Action item: From the records below, extract only the lines running from the line with "SW202: button (MOSI, RESET)" to the line with "R2: 12k (NET3, NET12) -> 2.2k (NET3, NET12)", both lines included, reproducing them exactly.
***
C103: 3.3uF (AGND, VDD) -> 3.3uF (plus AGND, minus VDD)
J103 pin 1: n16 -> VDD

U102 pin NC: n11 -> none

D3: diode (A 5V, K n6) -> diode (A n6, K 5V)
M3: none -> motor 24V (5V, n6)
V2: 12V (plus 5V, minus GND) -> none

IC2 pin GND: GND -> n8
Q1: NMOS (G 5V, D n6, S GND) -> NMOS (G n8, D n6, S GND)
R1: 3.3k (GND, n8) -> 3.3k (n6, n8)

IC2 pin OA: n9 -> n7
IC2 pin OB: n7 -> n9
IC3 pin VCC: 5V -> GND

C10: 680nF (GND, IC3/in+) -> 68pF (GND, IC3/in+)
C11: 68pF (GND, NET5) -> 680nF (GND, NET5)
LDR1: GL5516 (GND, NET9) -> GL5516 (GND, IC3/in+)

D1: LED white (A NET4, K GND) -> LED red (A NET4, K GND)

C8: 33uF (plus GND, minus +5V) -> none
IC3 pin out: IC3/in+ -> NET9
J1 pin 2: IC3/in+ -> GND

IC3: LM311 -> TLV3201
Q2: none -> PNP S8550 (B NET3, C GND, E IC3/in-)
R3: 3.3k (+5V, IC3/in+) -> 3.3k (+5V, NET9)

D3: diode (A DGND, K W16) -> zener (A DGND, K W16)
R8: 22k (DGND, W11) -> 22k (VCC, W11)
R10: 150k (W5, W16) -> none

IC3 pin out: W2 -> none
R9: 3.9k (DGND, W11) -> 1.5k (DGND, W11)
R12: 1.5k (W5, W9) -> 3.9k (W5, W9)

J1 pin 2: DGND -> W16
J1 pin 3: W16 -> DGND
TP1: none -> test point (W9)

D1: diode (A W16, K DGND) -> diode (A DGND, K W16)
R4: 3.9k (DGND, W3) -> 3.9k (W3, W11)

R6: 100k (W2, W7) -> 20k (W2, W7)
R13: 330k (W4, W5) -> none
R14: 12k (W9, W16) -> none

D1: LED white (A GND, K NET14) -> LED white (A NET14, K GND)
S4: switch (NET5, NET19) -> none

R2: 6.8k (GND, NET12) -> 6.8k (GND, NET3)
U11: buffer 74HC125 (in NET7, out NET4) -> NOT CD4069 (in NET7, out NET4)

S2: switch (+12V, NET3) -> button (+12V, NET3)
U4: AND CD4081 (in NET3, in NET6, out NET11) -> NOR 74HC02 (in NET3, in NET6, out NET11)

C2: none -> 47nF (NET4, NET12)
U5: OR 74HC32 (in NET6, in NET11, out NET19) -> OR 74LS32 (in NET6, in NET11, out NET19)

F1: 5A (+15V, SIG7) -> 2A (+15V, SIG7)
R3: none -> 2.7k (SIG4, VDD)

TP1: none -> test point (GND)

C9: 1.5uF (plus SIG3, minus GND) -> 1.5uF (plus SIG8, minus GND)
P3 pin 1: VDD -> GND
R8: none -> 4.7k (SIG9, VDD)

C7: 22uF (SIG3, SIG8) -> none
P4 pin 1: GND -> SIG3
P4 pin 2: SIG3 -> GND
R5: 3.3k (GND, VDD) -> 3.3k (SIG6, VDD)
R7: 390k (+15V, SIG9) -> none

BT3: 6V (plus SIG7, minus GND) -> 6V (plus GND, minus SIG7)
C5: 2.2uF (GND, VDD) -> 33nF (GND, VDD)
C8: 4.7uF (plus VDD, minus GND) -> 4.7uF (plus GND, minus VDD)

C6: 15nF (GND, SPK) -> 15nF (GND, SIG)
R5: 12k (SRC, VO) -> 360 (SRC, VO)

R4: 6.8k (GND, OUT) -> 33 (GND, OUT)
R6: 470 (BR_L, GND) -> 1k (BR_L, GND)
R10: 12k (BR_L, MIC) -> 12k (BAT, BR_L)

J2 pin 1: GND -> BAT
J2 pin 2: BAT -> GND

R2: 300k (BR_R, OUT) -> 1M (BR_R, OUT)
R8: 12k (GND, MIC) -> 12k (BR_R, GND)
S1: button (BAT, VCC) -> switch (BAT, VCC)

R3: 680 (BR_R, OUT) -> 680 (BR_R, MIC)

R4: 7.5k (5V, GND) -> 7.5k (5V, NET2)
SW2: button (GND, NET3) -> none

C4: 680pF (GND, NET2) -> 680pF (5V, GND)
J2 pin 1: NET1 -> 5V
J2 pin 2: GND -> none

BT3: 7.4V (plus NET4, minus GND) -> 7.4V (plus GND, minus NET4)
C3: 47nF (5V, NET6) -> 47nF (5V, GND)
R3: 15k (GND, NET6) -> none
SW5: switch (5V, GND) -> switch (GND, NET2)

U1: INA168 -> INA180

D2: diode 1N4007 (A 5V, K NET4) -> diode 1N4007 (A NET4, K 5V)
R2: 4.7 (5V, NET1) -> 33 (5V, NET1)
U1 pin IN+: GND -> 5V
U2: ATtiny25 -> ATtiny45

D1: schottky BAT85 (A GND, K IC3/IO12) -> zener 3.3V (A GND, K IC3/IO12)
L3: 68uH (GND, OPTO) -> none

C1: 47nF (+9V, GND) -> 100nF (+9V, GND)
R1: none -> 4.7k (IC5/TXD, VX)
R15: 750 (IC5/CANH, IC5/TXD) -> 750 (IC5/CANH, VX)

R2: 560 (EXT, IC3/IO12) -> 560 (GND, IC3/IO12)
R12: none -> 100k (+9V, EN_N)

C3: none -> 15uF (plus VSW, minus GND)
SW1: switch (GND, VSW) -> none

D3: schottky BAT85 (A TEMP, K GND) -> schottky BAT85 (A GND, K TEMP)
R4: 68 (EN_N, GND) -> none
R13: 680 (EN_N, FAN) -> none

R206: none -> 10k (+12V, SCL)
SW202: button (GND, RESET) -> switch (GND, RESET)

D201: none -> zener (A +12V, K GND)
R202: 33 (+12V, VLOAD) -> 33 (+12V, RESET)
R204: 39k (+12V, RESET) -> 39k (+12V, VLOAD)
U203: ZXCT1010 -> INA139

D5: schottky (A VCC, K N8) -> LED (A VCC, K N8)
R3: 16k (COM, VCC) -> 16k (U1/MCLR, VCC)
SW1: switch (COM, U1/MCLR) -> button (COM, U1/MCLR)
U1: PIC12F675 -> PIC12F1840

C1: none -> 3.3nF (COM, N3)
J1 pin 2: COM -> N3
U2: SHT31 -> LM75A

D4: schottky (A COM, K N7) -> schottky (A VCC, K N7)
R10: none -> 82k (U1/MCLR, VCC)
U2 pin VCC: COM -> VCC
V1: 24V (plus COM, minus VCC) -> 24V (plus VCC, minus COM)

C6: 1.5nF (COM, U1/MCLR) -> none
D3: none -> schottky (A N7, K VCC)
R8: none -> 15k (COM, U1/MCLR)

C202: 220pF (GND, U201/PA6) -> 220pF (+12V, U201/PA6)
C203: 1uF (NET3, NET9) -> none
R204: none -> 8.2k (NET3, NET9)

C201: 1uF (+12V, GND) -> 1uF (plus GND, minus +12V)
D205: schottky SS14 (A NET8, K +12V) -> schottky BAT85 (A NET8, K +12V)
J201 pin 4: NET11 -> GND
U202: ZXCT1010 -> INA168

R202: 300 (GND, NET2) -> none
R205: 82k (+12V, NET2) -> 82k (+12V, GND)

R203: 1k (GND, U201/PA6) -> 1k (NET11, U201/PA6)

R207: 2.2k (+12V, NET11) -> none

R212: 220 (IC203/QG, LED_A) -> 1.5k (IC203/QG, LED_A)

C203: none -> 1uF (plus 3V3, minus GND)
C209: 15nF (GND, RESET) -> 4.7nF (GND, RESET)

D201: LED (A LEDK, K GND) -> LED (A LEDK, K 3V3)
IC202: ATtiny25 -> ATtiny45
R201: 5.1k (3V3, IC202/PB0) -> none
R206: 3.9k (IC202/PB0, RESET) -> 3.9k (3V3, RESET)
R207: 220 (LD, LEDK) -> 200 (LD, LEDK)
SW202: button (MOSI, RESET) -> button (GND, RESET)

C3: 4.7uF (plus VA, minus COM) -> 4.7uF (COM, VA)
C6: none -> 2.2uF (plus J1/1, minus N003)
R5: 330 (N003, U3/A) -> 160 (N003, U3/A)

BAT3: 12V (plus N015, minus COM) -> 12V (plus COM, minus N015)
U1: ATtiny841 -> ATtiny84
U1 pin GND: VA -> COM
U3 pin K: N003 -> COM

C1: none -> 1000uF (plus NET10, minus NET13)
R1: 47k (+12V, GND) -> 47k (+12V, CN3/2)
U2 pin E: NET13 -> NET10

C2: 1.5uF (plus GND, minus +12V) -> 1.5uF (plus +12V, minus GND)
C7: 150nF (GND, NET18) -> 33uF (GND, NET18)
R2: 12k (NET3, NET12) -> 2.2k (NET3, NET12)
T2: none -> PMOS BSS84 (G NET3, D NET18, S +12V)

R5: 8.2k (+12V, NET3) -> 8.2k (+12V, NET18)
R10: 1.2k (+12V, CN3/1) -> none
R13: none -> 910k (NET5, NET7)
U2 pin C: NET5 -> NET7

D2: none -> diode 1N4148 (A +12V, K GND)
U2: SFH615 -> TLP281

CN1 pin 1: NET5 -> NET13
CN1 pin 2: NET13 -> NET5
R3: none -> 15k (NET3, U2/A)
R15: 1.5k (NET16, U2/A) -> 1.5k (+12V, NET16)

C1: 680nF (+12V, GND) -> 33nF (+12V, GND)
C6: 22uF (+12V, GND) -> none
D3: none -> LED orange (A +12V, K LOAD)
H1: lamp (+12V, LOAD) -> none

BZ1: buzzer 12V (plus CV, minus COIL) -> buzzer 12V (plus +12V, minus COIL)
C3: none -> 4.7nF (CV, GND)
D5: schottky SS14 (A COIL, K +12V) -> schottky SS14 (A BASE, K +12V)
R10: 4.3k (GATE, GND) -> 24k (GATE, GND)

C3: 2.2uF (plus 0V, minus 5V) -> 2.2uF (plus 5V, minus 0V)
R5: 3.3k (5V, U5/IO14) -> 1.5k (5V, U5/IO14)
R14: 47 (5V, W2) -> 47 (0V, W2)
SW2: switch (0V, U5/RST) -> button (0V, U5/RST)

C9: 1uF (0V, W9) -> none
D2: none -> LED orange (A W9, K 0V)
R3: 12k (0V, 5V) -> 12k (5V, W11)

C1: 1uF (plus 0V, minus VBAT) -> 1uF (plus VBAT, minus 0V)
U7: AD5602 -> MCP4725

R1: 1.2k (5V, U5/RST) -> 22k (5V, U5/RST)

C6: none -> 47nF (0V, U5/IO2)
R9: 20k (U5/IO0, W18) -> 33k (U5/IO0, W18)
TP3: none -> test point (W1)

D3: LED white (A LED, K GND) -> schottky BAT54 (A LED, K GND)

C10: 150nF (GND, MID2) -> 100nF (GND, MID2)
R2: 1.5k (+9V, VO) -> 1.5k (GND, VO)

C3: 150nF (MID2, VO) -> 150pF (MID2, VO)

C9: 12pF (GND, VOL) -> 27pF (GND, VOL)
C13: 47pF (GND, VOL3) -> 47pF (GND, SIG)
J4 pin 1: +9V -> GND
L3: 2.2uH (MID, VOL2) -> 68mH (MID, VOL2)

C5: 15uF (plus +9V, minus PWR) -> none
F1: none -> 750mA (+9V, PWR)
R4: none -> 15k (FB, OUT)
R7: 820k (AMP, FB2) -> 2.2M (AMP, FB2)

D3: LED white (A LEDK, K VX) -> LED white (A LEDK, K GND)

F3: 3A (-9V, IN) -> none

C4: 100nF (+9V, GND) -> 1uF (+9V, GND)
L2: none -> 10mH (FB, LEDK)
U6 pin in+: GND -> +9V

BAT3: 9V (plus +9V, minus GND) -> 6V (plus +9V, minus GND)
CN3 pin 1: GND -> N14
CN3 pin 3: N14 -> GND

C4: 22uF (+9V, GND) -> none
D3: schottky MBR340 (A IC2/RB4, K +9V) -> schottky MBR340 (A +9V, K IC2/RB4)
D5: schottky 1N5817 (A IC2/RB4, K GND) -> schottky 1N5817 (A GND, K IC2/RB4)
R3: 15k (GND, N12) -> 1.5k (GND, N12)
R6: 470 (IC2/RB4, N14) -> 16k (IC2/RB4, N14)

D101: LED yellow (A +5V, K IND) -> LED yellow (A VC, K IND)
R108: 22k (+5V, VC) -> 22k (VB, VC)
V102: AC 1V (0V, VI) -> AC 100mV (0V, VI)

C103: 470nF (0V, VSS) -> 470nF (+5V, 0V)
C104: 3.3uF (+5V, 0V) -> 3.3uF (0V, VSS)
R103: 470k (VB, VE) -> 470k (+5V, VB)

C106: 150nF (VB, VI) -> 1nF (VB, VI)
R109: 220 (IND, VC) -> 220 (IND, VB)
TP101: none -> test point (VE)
***
Answer section:
SW202: button (MOSI, RESET) -> button (GND, RESET)

C3: 4.7uF (plus VA, minus COM) -> 4.7uF (COM, VA)
C6: none -> 2.2uF (plus J1/1, minus N003)
R5: 330 (N003, U3/A) -> 160 (N003, U3/A)

BAT3: 12V (plus N015, minus COM) -> 12V (plus COM, minus N015)
U1: ATtiny841 -> ATtiny84
U1 pin GND: VA -> COM
U3 pin K: N003 -> COM

C1: none -> 1000uF (plus NET10, minus NET13)
R1: 47k (+12V, GND) -> 47k (+12V, CN3/2)
U2 pin E: NET13 -> NET10

C2: 1.5uF (plus GND, minus +12V) -> 1.5uF (plus +12V, minus GND)
C7: 150nF (GND, NET18) -> 33uF (GND, NET18)
R2: 12k (NET3, NET12) -> 2.2k (NET3, NET12)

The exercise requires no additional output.